- [Your assignment]: I need each line of the entries below that includes the string "brown".

- [Material for the task]:
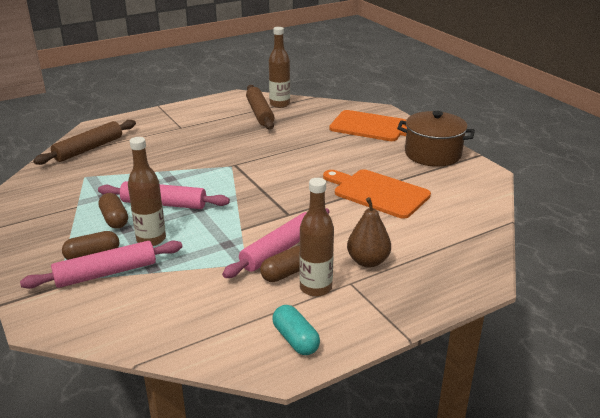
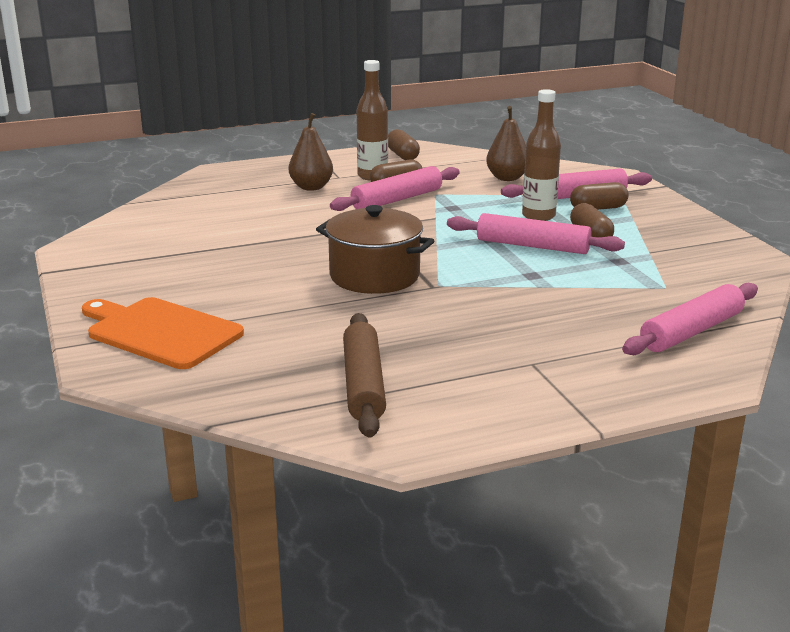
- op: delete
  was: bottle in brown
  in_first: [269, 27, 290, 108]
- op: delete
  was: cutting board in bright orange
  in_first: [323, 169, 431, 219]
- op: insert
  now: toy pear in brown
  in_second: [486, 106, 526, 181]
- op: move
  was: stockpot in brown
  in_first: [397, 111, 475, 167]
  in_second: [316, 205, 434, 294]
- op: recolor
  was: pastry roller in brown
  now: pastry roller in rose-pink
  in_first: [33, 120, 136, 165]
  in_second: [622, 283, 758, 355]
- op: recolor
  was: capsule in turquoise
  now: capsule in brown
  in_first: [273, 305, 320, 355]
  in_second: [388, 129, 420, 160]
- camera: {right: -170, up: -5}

- [Exercise answer]:
  was: bottle in brown
  now: toy pear in brown
  was: stockpot in brown
  was: pastry roller in brown
  now: capsule in brown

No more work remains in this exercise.